▶ WHAT YOU WILL DO: For the string "BARO", find every matching line in the records and copy it.

Change detection data:
>>>>>
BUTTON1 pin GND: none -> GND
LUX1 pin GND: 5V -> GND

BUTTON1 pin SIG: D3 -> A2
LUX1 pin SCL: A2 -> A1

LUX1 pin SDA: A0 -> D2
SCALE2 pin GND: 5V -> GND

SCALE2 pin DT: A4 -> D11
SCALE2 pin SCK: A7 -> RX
<<<<<
>>>>>
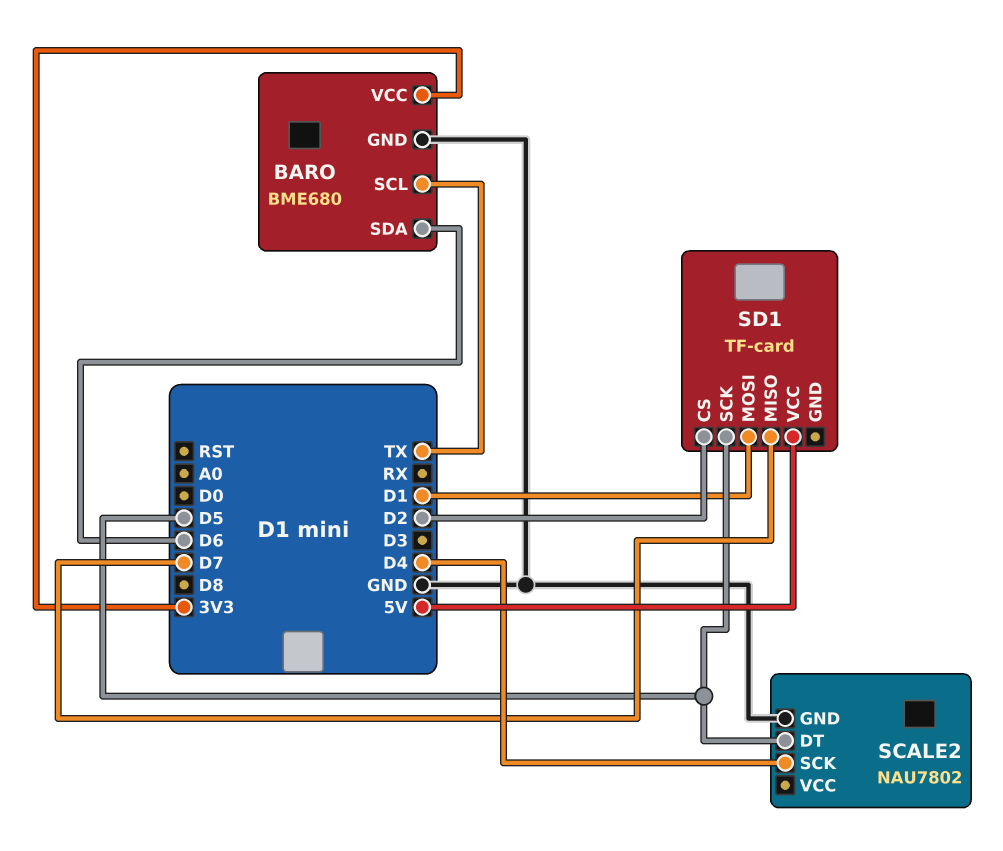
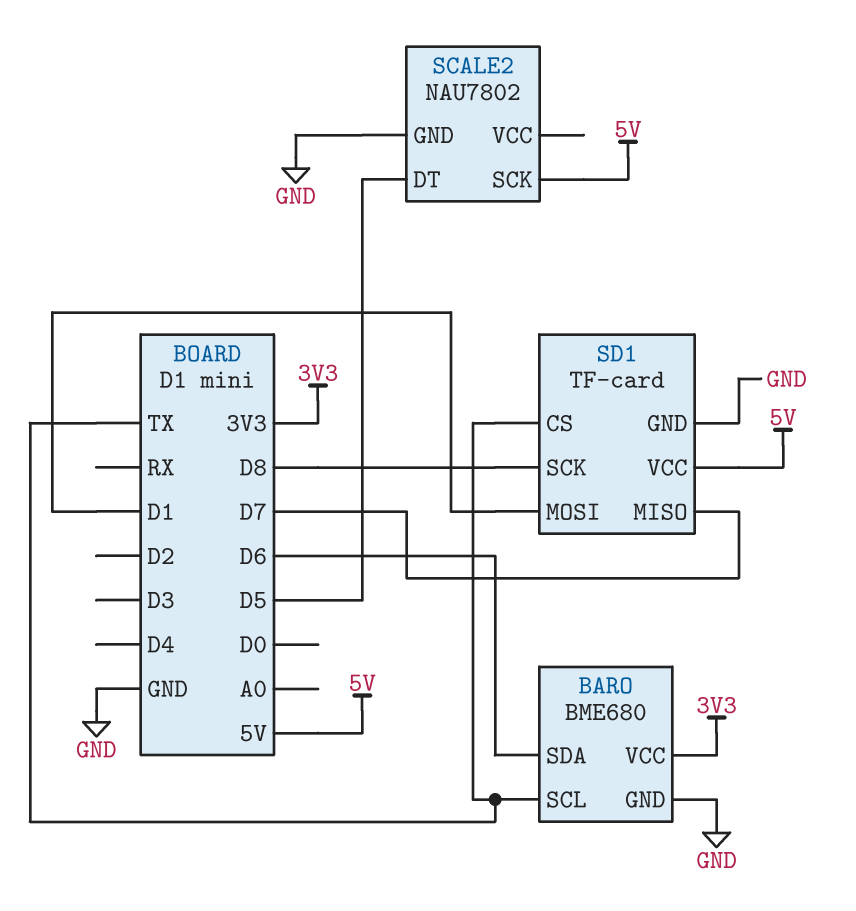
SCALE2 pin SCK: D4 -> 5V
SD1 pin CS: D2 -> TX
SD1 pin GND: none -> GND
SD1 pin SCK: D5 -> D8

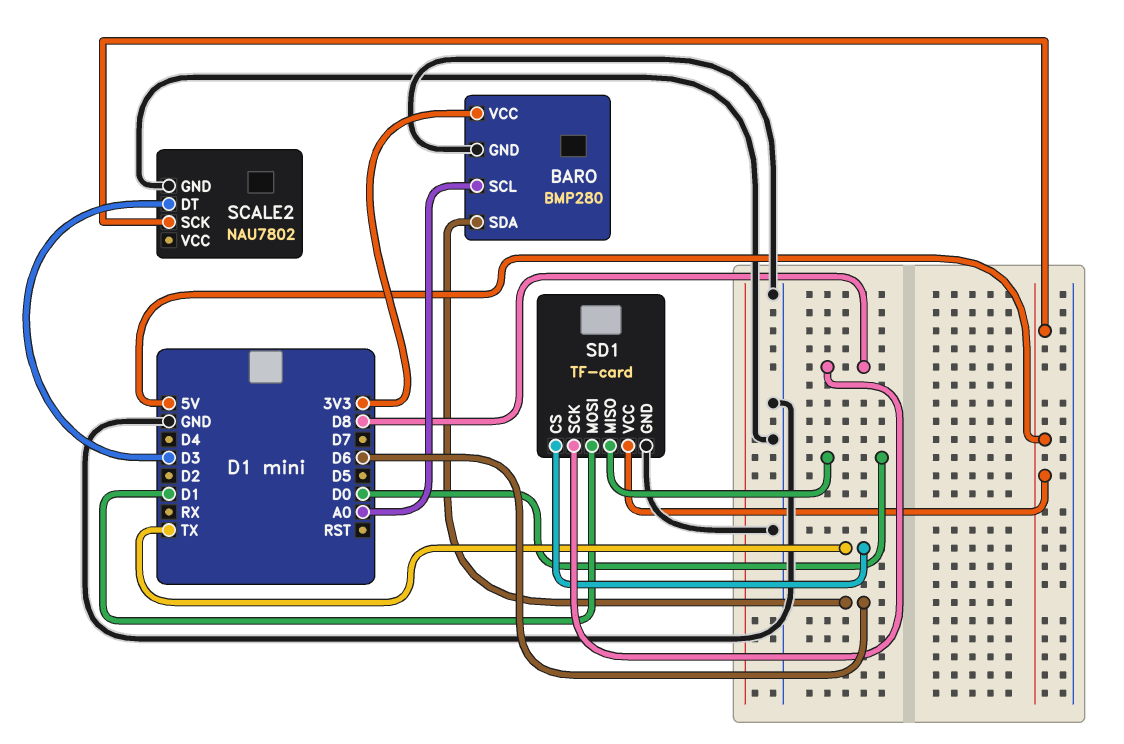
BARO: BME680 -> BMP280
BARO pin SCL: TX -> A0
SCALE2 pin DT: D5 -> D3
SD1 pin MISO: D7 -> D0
<<<<<
>>>>>
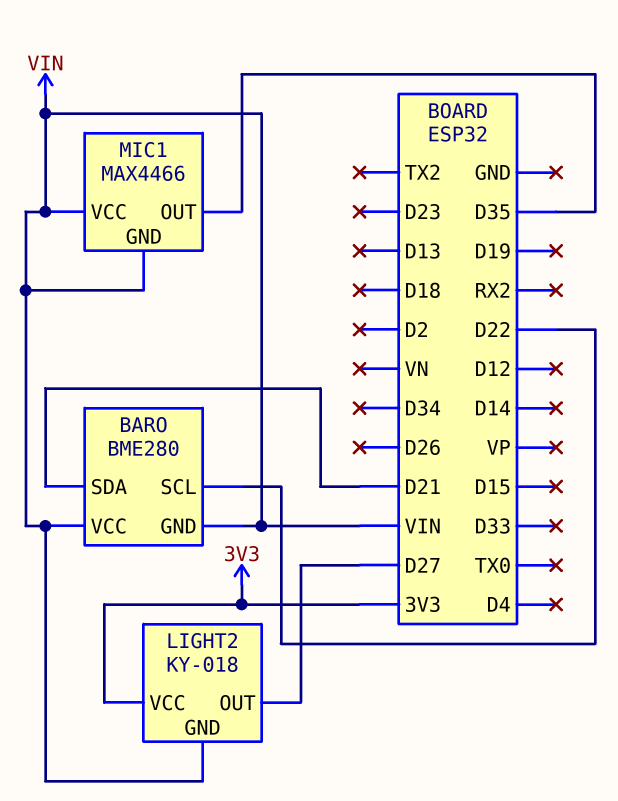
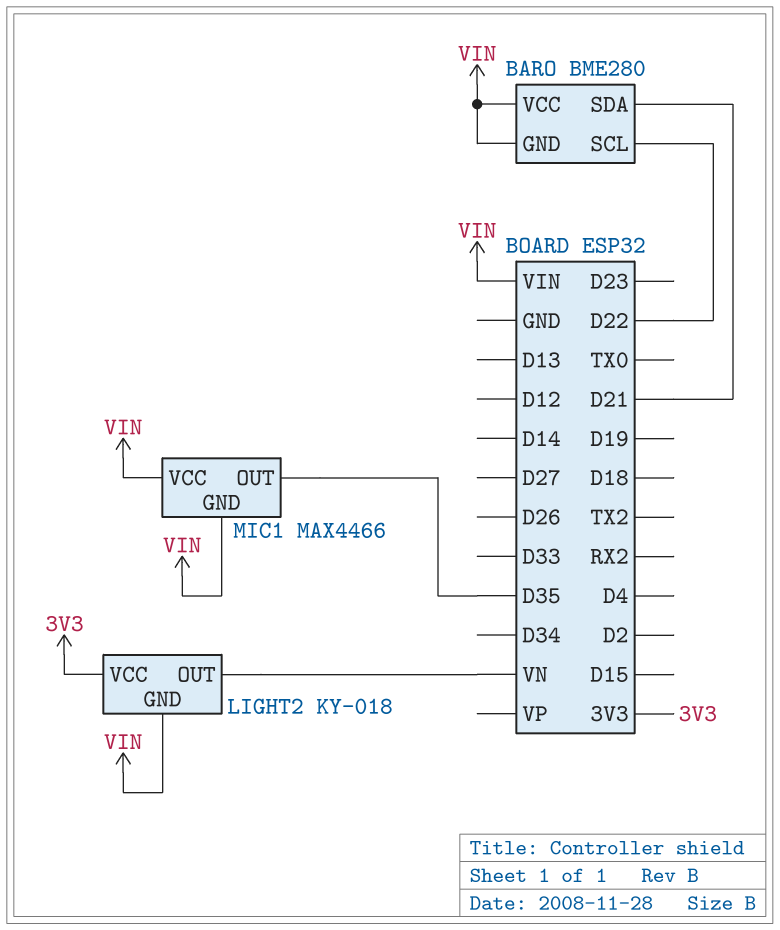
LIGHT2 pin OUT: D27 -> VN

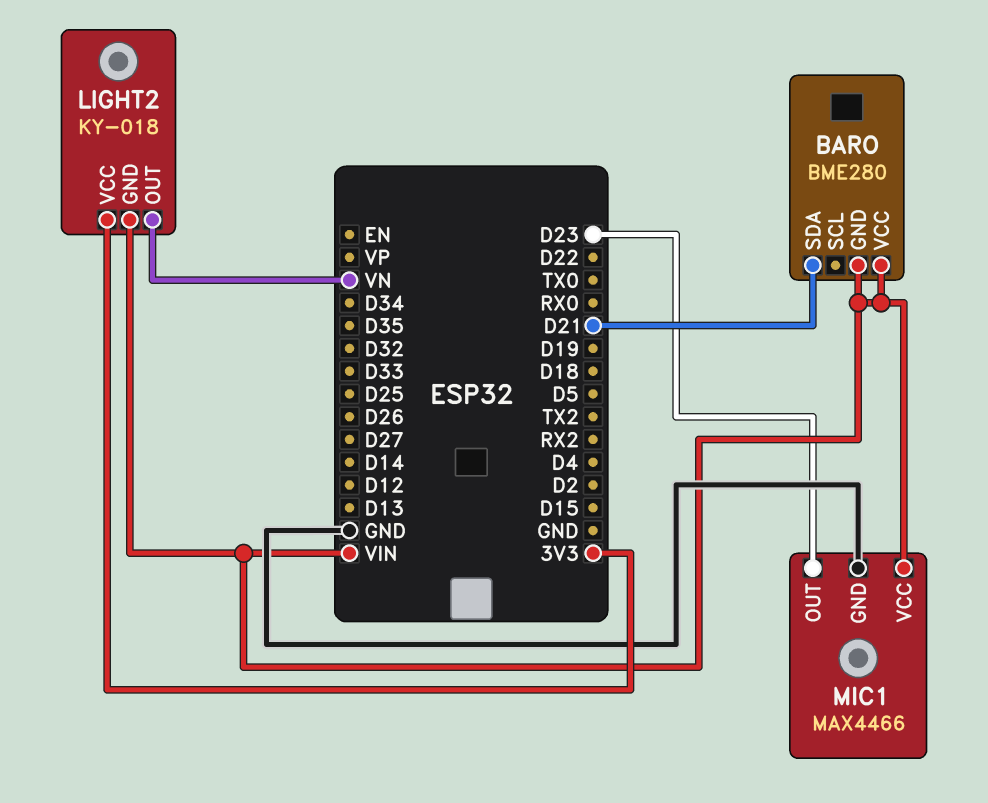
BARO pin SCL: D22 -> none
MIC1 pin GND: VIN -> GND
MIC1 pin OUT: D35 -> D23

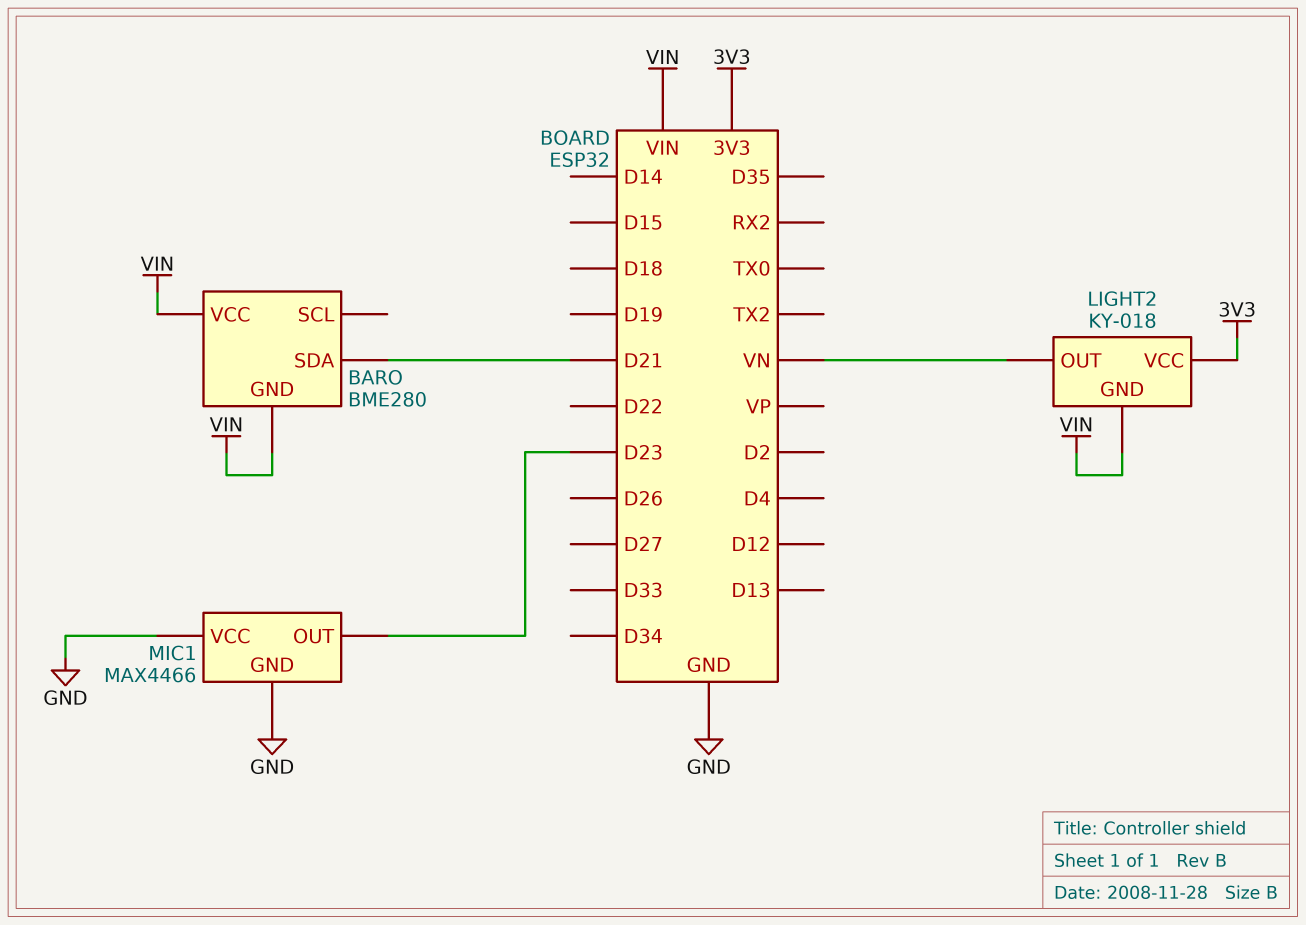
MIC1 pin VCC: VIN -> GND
<<<<<
▶ SOLVED EXERCISE:
BARO: BME680 -> BMP280
BARO pin SCL: TX -> A0
BARO pin SCL: D22 -> none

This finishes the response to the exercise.